AIM OF THE TASK: Look through the material beneath and copy each line with the word "slope".

DATA PROVIDED:

+---+

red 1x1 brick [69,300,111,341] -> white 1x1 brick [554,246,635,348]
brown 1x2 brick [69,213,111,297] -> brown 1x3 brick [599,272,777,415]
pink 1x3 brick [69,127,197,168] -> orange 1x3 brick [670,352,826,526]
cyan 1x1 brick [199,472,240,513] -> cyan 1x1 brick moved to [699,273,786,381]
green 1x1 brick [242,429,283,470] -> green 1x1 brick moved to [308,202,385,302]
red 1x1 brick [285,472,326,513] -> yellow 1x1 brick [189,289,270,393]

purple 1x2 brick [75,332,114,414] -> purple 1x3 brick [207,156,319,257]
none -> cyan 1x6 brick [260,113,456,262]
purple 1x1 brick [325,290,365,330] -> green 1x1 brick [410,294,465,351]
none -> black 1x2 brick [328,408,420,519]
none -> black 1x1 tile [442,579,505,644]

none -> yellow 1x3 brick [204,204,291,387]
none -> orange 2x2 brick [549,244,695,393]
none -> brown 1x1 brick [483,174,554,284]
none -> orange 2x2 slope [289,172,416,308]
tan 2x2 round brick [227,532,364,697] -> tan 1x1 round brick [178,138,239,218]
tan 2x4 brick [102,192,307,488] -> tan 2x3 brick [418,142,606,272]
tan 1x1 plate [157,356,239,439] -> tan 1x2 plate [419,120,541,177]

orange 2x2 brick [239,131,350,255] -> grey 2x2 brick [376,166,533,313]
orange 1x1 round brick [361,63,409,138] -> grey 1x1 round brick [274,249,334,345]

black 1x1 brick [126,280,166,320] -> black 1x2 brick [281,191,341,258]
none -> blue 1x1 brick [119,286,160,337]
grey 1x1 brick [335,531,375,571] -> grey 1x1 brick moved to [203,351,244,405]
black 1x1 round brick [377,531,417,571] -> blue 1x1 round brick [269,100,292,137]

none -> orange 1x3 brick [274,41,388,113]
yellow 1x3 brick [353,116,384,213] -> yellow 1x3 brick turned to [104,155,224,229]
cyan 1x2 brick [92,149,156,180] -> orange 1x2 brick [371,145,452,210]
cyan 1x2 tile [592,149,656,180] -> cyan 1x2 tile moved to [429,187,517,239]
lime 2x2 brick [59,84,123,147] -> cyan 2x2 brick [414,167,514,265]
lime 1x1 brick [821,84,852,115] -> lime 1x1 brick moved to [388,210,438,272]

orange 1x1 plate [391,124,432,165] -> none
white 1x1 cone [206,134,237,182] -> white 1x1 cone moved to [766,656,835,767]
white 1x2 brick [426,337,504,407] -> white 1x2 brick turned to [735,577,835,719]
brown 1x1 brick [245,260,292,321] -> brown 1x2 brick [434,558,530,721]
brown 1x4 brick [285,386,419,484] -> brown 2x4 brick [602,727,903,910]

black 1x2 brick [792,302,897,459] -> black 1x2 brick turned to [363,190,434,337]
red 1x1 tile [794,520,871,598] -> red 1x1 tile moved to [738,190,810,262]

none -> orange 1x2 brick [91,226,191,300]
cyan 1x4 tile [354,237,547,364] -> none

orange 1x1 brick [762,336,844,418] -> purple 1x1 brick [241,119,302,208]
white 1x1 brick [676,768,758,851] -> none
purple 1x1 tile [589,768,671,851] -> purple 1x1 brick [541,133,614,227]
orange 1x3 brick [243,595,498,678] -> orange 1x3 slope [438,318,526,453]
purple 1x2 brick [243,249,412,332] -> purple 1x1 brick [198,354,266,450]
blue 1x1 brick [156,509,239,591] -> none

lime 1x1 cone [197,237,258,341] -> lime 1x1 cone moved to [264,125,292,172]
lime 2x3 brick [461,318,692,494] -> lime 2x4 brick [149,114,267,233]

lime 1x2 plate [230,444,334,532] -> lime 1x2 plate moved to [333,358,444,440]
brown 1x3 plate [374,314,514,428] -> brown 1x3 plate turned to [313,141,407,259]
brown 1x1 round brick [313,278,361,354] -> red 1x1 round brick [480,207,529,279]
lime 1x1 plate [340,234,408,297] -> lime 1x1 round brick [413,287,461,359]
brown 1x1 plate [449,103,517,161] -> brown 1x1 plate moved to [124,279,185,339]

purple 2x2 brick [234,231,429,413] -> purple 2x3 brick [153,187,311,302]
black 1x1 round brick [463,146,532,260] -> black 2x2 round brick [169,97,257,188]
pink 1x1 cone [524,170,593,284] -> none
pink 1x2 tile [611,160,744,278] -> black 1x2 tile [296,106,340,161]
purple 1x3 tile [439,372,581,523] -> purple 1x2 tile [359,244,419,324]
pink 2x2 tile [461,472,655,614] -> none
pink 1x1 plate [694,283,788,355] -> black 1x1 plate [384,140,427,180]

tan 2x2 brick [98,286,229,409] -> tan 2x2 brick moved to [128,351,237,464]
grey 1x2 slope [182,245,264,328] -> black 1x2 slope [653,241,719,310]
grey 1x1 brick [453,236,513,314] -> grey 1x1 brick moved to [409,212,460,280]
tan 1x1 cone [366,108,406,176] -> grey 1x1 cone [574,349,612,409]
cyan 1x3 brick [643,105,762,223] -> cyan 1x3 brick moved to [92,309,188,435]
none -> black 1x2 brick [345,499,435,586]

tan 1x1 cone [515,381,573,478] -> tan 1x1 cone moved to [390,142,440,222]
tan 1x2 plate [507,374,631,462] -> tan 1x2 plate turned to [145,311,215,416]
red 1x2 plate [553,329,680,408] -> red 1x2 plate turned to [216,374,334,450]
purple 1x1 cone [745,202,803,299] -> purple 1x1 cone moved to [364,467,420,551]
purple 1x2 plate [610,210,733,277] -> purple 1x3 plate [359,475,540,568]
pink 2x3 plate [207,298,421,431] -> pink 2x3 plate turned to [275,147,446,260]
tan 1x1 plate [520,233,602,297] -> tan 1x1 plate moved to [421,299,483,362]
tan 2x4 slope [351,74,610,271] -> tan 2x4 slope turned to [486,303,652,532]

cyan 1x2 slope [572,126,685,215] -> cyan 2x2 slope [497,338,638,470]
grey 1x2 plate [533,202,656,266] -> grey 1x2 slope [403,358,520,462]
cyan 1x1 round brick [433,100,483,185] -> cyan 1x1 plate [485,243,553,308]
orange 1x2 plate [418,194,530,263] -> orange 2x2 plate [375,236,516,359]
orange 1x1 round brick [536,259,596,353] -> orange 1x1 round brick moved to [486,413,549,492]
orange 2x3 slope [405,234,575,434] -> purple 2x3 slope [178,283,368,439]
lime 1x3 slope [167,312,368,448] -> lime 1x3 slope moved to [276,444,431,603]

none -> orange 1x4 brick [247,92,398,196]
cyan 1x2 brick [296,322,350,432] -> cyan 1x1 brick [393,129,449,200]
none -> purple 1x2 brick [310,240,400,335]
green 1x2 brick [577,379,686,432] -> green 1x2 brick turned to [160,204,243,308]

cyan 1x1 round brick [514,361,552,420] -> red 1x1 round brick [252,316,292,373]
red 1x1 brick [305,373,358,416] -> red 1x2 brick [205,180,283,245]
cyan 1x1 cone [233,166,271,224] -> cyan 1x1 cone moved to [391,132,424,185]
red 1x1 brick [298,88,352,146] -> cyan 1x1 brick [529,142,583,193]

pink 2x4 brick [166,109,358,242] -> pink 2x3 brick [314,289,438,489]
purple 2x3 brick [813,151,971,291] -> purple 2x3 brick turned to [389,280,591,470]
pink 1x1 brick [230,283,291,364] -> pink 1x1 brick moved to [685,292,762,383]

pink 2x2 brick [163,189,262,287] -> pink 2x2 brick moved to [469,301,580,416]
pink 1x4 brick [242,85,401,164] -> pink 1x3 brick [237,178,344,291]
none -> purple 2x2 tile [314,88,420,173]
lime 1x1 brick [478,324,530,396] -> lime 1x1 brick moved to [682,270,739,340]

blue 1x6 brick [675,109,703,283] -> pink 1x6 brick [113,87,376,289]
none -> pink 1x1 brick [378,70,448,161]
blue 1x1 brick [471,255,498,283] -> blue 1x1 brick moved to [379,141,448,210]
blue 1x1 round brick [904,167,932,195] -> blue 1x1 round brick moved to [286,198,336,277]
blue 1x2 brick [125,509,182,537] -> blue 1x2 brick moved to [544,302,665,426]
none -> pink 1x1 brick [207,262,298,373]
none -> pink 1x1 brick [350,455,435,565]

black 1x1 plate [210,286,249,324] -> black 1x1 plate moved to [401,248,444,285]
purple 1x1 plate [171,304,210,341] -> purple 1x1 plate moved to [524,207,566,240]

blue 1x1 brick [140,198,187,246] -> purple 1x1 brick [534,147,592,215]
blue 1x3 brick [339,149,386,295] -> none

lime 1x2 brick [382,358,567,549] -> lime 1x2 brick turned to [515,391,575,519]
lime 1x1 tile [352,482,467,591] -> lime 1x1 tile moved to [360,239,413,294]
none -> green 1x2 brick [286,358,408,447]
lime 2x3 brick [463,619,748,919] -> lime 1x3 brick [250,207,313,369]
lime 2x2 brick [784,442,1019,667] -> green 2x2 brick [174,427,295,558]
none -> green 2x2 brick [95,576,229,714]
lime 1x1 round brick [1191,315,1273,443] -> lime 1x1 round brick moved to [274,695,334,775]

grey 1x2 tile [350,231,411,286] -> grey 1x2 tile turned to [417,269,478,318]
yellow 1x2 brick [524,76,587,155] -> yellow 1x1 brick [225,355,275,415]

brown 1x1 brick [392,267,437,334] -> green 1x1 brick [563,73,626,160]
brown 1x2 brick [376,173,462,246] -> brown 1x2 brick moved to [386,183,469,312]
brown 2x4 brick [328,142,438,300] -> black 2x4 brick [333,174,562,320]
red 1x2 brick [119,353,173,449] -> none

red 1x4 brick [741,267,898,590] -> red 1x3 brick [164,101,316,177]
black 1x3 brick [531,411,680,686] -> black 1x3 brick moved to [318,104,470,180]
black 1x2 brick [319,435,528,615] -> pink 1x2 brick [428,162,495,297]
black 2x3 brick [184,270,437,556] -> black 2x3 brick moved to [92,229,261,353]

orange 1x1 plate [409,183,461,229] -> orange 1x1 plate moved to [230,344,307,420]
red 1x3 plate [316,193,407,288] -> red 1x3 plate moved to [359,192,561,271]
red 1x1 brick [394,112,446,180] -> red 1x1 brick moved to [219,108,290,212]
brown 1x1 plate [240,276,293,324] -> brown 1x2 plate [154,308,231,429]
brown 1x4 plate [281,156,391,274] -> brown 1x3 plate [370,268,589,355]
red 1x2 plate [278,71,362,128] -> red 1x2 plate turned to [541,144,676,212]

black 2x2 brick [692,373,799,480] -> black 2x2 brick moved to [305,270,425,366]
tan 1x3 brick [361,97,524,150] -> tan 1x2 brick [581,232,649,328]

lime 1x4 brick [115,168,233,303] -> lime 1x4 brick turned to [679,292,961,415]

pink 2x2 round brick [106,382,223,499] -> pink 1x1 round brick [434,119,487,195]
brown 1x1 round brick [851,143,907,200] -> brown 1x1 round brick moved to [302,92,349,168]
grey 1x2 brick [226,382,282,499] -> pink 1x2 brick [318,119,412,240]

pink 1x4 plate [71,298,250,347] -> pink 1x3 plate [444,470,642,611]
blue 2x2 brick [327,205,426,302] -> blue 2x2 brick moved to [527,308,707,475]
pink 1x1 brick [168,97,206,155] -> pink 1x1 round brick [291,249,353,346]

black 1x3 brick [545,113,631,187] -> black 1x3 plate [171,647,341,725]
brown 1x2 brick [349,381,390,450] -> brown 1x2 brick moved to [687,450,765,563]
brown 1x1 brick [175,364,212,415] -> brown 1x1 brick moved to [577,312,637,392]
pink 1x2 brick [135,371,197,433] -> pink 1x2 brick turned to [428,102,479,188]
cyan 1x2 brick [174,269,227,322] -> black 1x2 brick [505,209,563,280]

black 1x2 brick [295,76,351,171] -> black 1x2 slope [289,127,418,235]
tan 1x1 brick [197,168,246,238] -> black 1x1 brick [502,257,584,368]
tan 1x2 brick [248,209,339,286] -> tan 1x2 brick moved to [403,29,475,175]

+---+

EXERCISE RESPONSE:
none -> orange 2x2 slope [289,172,416,308]
orange 1x3 brick [243,595,498,678] -> orange 1x3 slope [438,318,526,453]
grey 1x2 slope [182,245,264,328] -> black 1x2 slope [653,241,719,310]
tan 2x4 slope [351,74,610,271] -> tan 2x4 slope turned to [486,303,652,532]
cyan 1x2 slope [572,126,685,215] -> cyan 2x2 slope [497,338,638,470]
grey 1x2 plate [533,202,656,266] -> grey 1x2 slope [403,358,520,462]
orange 2x3 slope [405,234,575,434] -> purple 2x3 slope [178,283,368,439]
lime 1x3 slope [167,312,368,448] -> lime 1x3 slope moved to [276,444,431,603]
black 1x2 brick [295,76,351,171] -> black 1x2 slope [289,127,418,235]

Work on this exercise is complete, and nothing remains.